→ Object matching data
┄┄┄┄┄┄┄┄┄┄┄┄┄┄┄┄┄┄┄┄
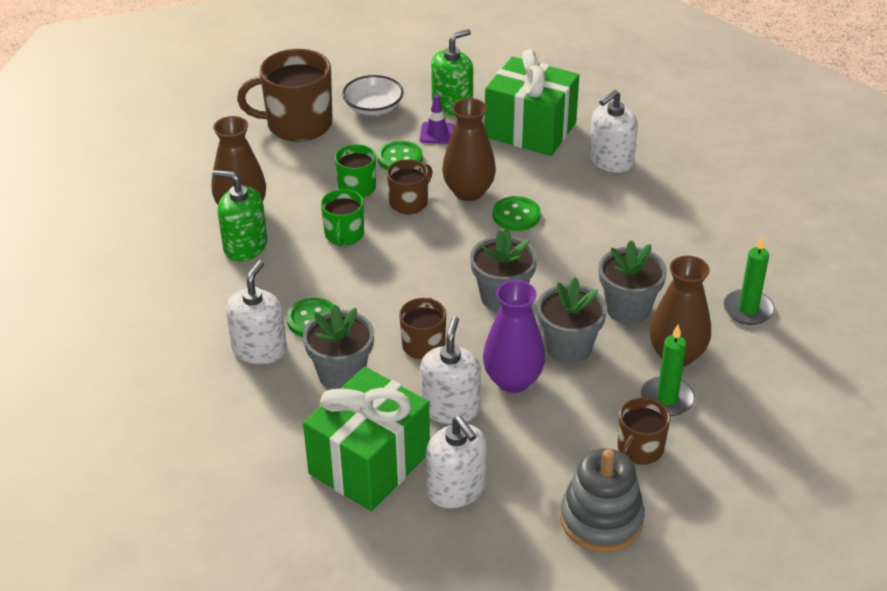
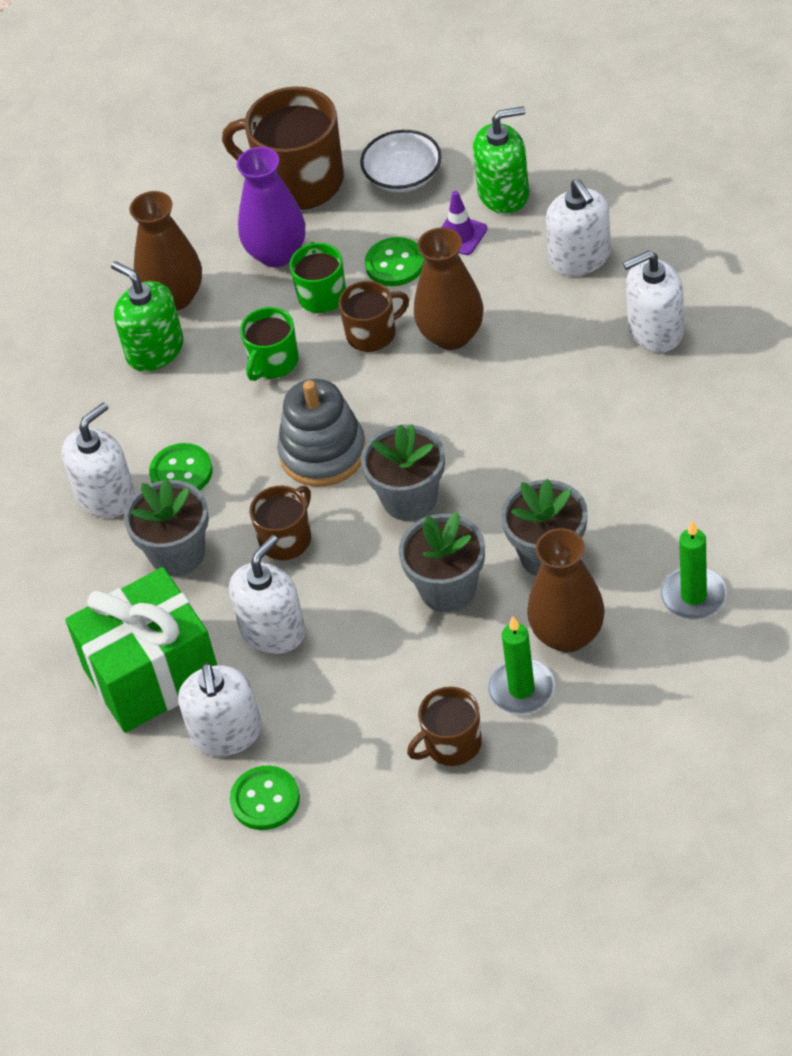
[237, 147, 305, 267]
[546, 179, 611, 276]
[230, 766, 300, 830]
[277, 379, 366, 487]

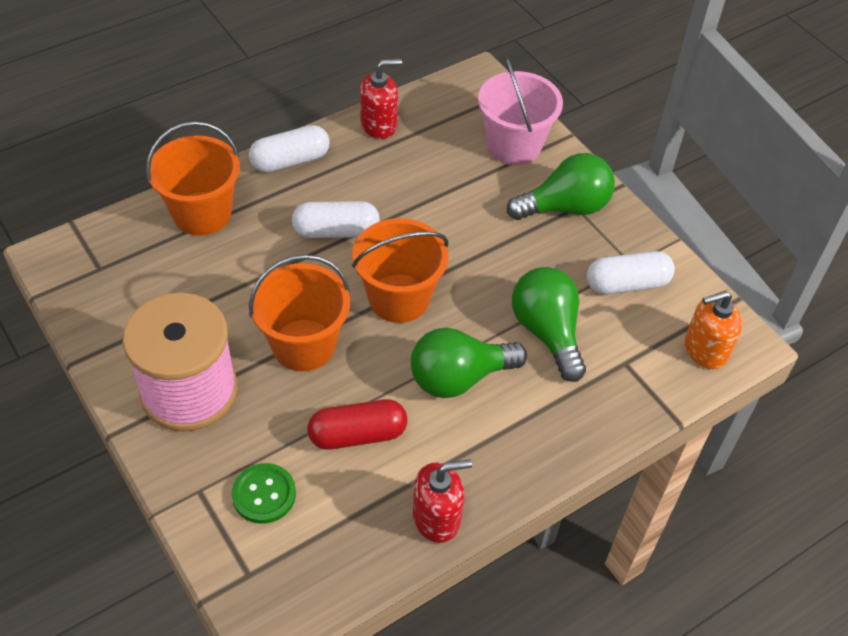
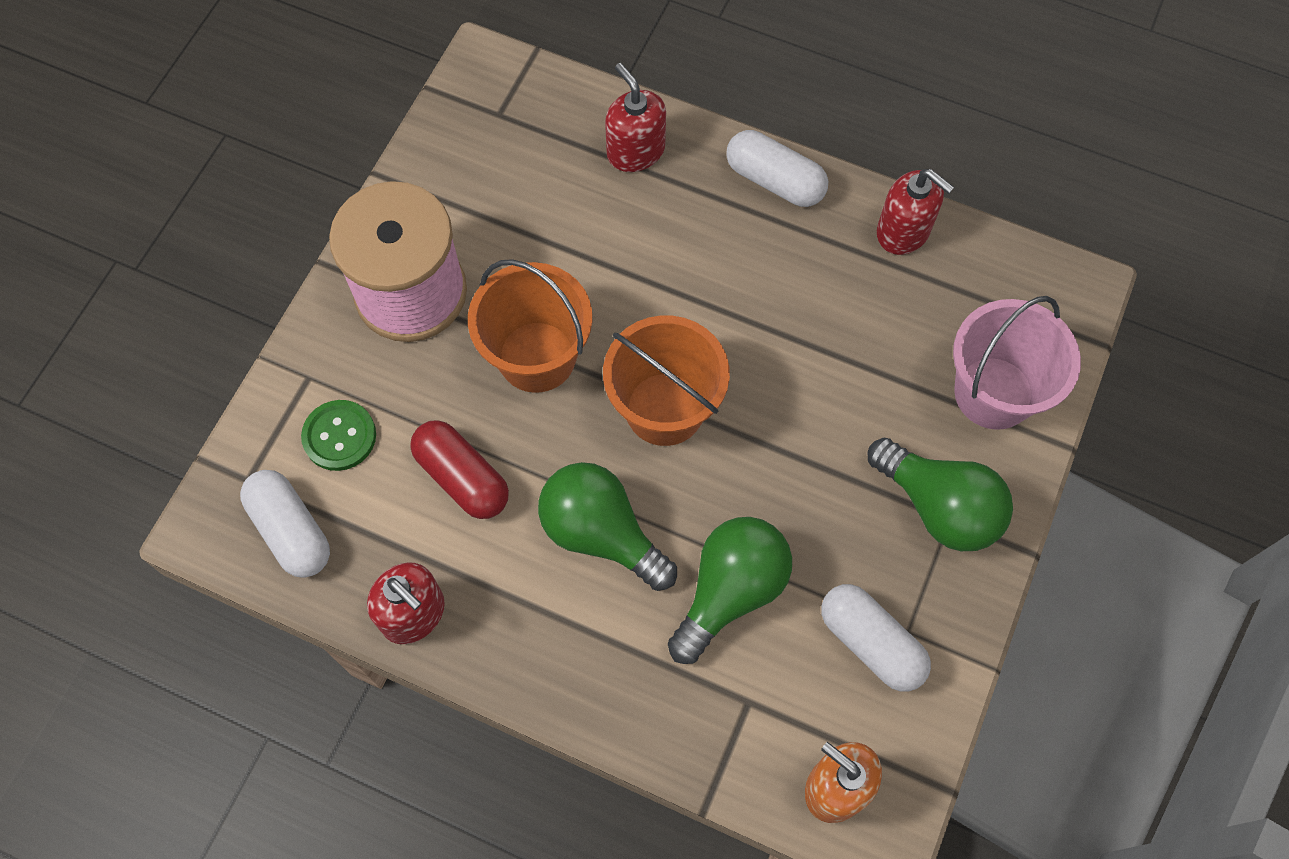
[605, 63, 666, 172]
[240, 470, 330, 578]

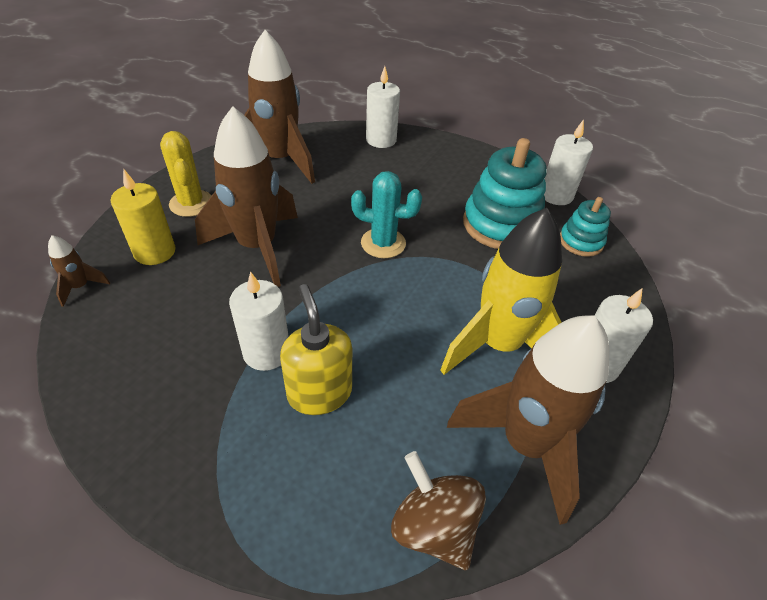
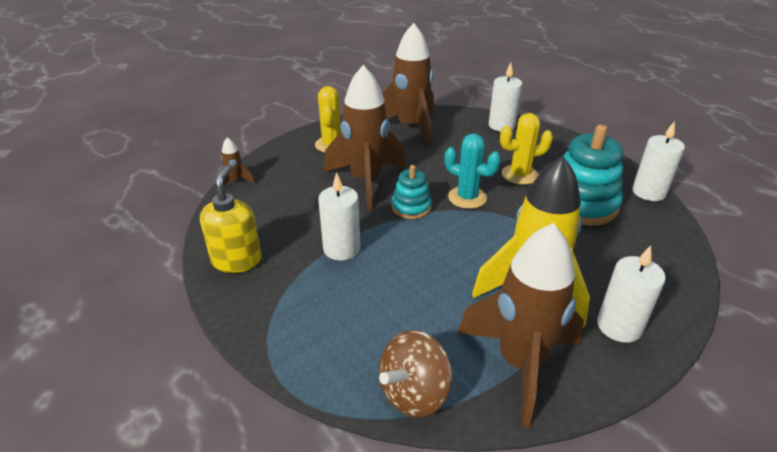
[111, 168, 175, 265] (first image)
[200, 166, 262, 273]
[379, 330, 452, 418]
[392, 165, 432, 219]
[500, 113, 553, 185]

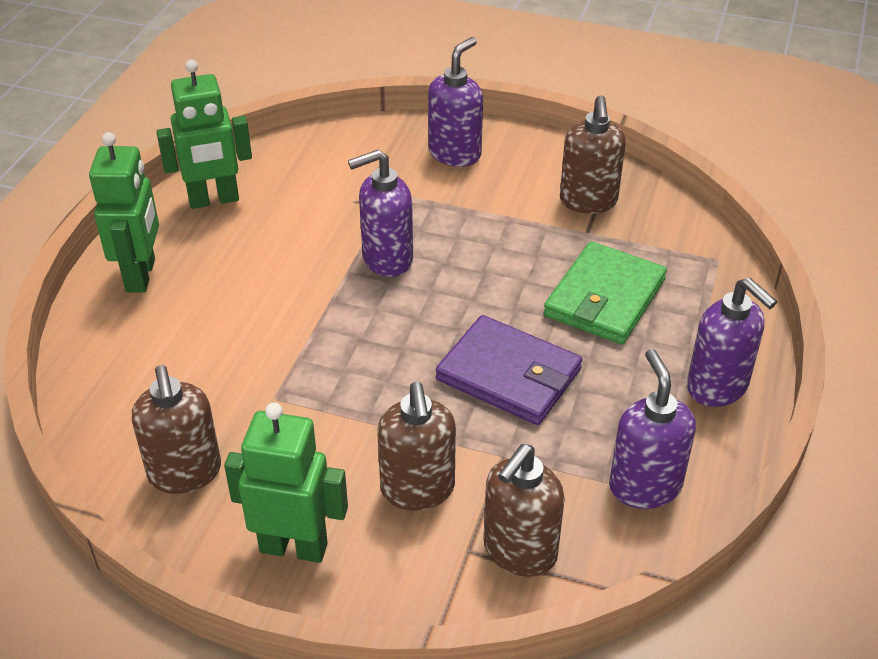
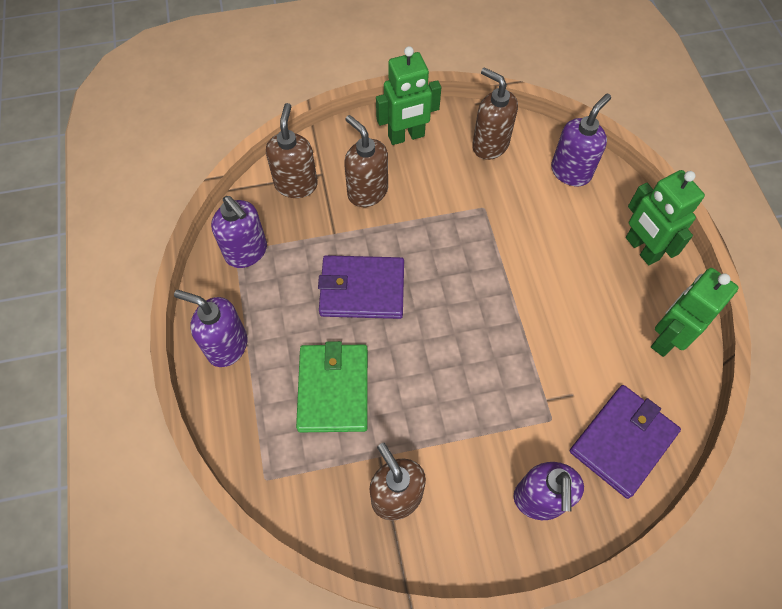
[551, 94, 611, 186]
[570, 385, 681, 499]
┄┄┄┄┄┄┄┄┄┄┄┄┄┄┄┄┄┄┄┄
→ WORK REQUEST
A word-for-word copy of the entries is needed, with no pictures in it.

→ RESPONSE AREA
[237, 147, 305, 267]
[546, 179, 611, 276]
[230, 766, 300, 830]
[277, 379, 366, 487]

[605, 63, 666, 172]
[240, 470, 330, 578]

[111, 168, 175, 265] (first image)
[200, 166, 262, 273]
[379, 330, 452, 418]
[392, 165, 432, 219]
[500, 113, 553, 185]

[551, 94, 611, 186]
[570, 385, 681, 499]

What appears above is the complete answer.